DATASET CONTENT -
━━━━━━━━━━

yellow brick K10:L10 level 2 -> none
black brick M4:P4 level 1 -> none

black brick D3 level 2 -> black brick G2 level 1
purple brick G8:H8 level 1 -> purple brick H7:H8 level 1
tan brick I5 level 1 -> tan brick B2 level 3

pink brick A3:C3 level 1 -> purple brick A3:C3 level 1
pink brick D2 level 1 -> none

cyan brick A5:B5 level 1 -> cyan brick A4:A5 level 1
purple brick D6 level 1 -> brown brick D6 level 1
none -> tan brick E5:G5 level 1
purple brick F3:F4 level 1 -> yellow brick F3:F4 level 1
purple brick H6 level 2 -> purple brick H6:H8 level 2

━━━━━━━━━━

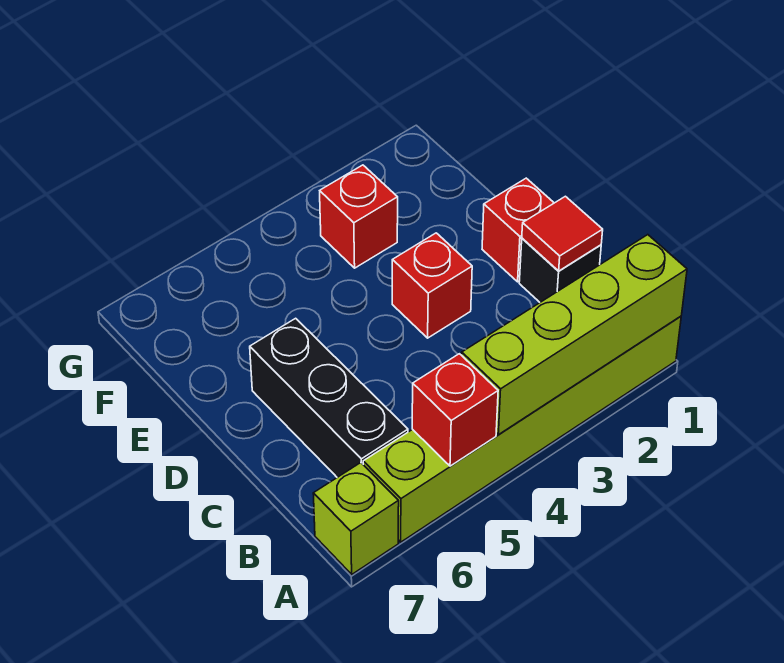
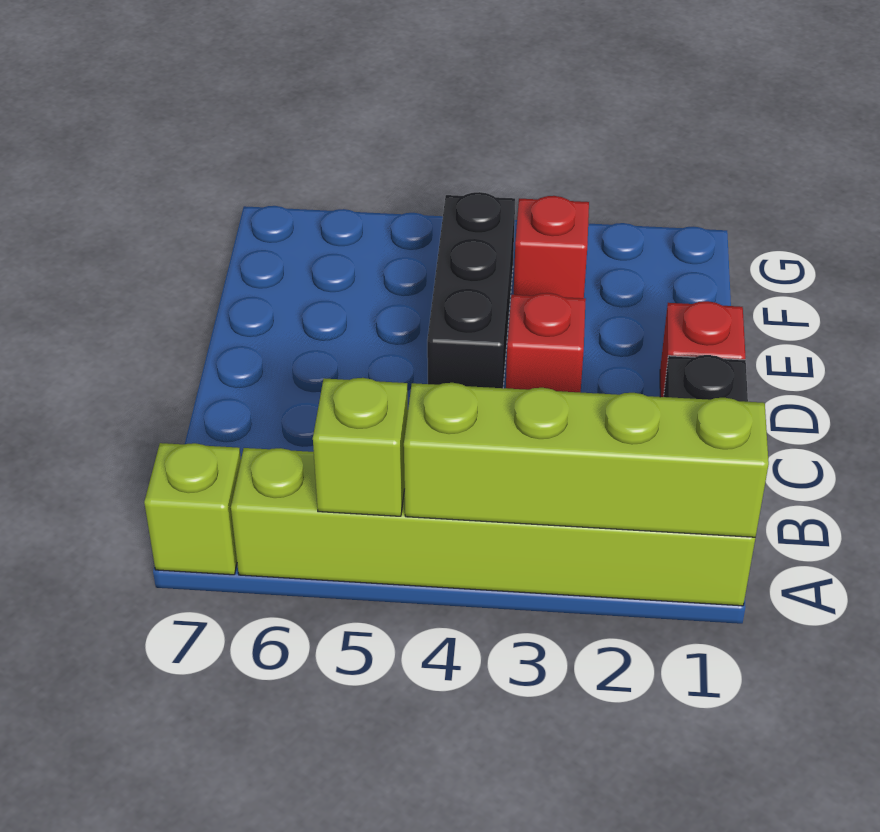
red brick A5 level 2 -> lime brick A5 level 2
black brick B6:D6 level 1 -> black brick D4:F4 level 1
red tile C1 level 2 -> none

━━━━━━━━━━

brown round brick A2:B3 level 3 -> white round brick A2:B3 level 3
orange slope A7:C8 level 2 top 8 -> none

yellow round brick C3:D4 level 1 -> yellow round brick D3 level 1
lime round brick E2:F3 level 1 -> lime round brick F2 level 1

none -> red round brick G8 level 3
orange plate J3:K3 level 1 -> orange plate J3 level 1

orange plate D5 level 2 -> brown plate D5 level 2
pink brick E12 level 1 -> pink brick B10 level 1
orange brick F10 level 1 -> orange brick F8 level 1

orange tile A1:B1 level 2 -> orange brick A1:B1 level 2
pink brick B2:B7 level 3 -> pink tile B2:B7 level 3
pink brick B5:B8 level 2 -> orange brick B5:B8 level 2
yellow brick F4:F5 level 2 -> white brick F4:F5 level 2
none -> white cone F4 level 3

━━━━━━━━━━

From the entries above, copy every line containing the word "purple".

purple brick G8:H8 level 1 -> purple brick H7:H8 level 1
pink brick A3:C3 level 1 -> purple brick A3:C3 level 1
purple brick D6 level 1 -> brown brick D6 level 1
purple brick F3:F4 level 1 -> yellow brick F3:F4 level 1
purple brick H6 level 2 -> purple brick H6:H8 level 2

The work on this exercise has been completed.